◆ Exercise input:
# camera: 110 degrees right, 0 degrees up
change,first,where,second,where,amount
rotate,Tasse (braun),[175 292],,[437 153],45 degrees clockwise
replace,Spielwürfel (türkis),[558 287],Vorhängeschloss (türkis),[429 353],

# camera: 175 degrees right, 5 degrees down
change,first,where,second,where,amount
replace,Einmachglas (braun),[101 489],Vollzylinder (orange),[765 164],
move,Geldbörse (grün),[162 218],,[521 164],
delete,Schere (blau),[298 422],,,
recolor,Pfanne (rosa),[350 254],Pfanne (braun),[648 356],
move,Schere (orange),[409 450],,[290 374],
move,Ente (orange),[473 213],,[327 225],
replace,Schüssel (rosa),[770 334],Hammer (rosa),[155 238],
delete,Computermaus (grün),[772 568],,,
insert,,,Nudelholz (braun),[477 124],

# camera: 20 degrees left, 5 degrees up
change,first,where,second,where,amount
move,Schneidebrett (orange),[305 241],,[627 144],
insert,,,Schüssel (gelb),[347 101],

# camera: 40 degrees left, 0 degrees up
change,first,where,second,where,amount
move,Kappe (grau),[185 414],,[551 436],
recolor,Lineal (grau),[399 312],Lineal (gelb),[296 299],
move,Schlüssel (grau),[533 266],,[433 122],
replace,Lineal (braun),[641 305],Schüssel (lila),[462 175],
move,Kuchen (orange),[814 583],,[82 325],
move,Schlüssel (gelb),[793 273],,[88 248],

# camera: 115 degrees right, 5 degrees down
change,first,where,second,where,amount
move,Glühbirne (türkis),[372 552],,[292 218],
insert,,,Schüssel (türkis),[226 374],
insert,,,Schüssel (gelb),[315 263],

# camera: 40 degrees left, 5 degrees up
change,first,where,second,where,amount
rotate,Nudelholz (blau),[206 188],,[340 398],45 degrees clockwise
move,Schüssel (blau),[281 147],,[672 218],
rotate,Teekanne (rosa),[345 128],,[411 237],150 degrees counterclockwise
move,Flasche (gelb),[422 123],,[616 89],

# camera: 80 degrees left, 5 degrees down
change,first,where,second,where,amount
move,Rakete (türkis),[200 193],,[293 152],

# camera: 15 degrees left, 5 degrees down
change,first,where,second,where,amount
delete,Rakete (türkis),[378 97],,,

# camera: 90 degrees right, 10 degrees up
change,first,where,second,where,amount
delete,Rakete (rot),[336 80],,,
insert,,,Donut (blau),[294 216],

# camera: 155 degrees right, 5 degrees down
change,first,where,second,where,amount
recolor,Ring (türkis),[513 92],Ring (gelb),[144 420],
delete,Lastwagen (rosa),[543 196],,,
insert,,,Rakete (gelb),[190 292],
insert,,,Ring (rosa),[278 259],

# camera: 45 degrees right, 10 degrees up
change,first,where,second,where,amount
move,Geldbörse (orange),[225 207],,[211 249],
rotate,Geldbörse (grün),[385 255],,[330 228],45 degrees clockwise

◆ Activity:
Take the entries above and set them all down again exactly as they read.

◆ Finished task:
# camera: 110 degrees right, 0 degrees up
change,first,where,second,where,amount
rotate,Tasse (braun),[175 292],,[437 153],45 degrees clockwise
replace,Spielwürfel (türkis),[558 287],Vorhängeschloss (türkis),[429 353],

# camera: 175 degrees right, 5 degrees down
change,first,where,second,where,amount
replace,Einmachglas (braun),[101 489],Vollzylinder (orange),[765 164],
move,Geldbörse (grün),[162 218],,[521 164],
delete,Schere (blau),[298 422],,,
recolor,Pfanne (rosa),[350 254],Pfanne (braun),[648 356],
move,Schere (orange),[409 450],,[290 374],
move,Ente (orange),[473 213],,[327 225],
replace,Schüssel (rosa),[770 334],Hammer (rosa),[155 238],
delete,Computermaus (grün),[772 568],,,
insert,,,Nudelholz (braun),[477 124],

# camera: 20 degrees left, 5 degrees up
change,first,where,second,where,amount
move,Schneidebrett (orange),[305 241],,[627 144],
insert,,,Schüssel (gelb),[347 101],

# camera: 40 degrees left, 0 degrees up
change,first,where,second,where,amount
move,Kappe (grau),[185 414],,[551 436],
recolor,Lineal (grau),[399 312],Lineal (gelb),[296 299],
move,Schlüssel (grau),[533 266],,[433 122],
replace,Lineal (braun),[641 305],Schüssel (lila),[462 175],
move,Kuchen (orange),[814 583],,[82 325],
move,Schlüssel (gelb),[793 273],,[88 248],

# camera: 115 degrees right, 5 degrees down
change,first,where,second,where,amount
move,Glühbirne (türkis),[372 552],,[292 218],
insert,,,Schüssel (türkis),[226 374],
insert,,,Schüssel (gelb),[315 263],

# camera: 40 degrees left, 5 degrees up
change,first,where,second,where,amount
rotate,Nudelholz (blau),[206 188],,[340 398],45 degrees clockwise
move,Schüssel (blau),[281 147],,[672 218],
rotate,Teekanne (rosa),[345 128],,[411 237],150 degrees counterclockwise
move,Flasche (gelb),[422 123],,[616 89],

# camera: 80 degrees left, 5 degrees down
change,first,where,second,where,amount
move,Rakete (türkis),[200 193],,[293 152],

# camera: 15 degrees left, 5 degrees down
change,first,where,second,where,amount
delete,Rakete (türkis),[378 97],,,

# camera: 90 degrees right, 10 degrees up
change,first,where,second,where,amount
delete,Rakete (rot),[336 80],,,
insert,,,Donut (blau),[294 216],

# camera: 155 degrees right, 5 degrees down
change,first,where,second,where,amount
recolor,Ring (türkis),[513 92],Ring (gelb),[144 420],
delete,Lastwagen (rosa),[543 196],,,
insert,,,Rakete (gelb),[190 292],
insert,,,Ring (rosa),[278 259],

# camera: 45 degrees right, 10 degrees up
change,first,where,second,where,amount
move,Geldbörse (orange),[225 207],,[211 249],
rotate,Geldbörse (grün),[385 255],,[330 228],45 degrees clockwise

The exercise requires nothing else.